TASK: Whatever precedes the line containing "purple mug: 0 -> 1" is not copied; that line and every line after it through the final one below are copied exactly, except pictures.

++++++

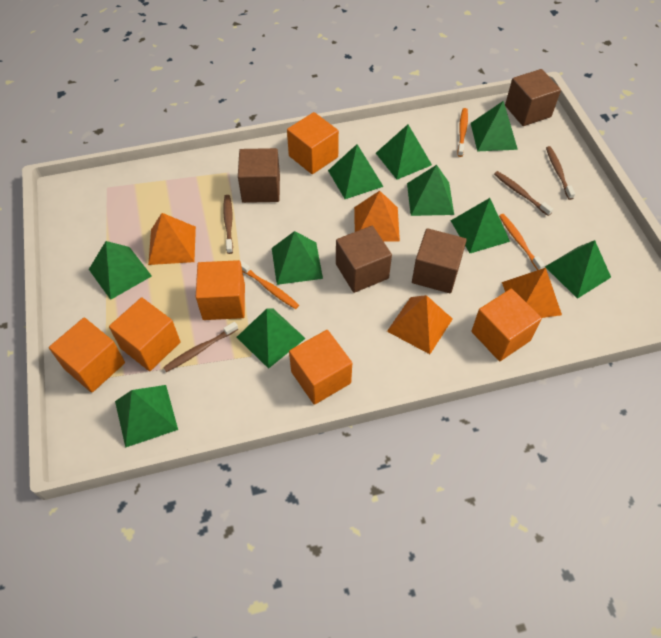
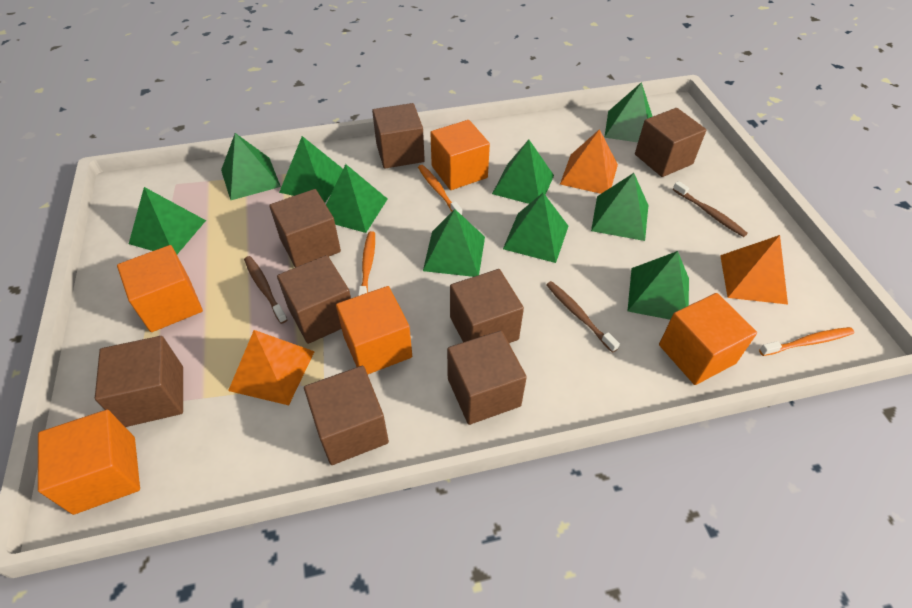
brown cube: 4 -> 8
brown toothbrush: 4 -> 3
orange cube: 6 -> 5
orange pyramid: 4 -> 3

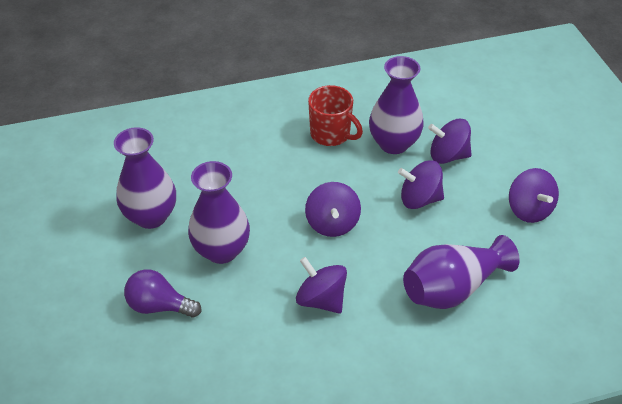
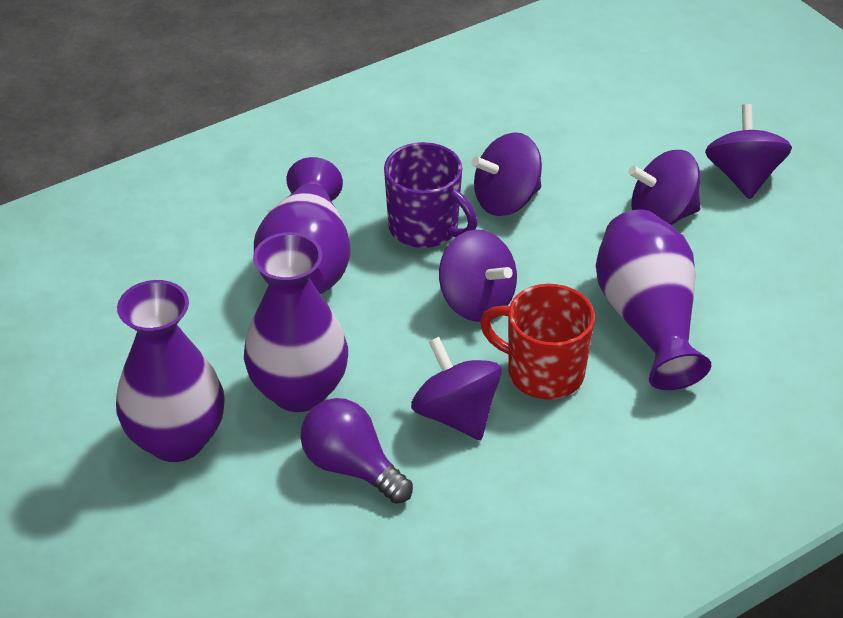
purple mug: 0 -> 1

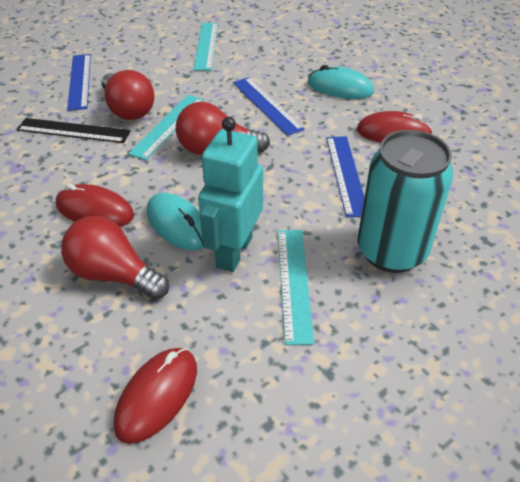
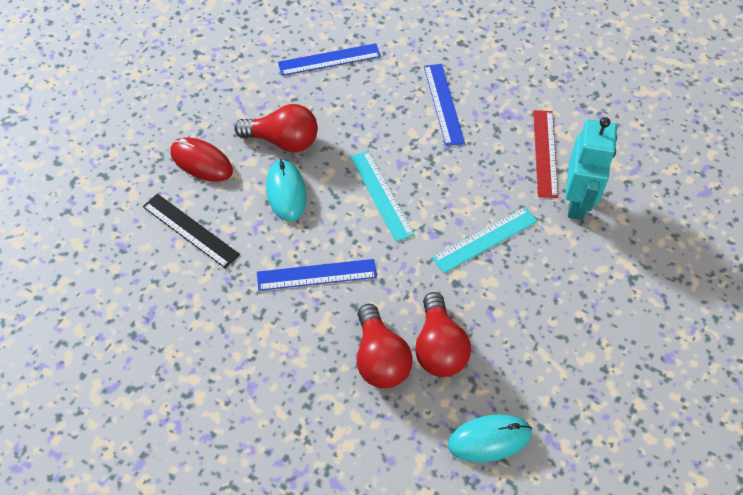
red mouse: 3 -> 1
red ruler: 0 -> 1
turquoise can: 1 -> 0
turquoise ruler: 3 -> 2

++++++

YOUR RESPONSE:
purple mug: 0 -> 1

red mouse: 3 -> 1
red ruler: 0 -> 1
turquoise can: 1 -> 0
turquoise ruler: 3 -> 2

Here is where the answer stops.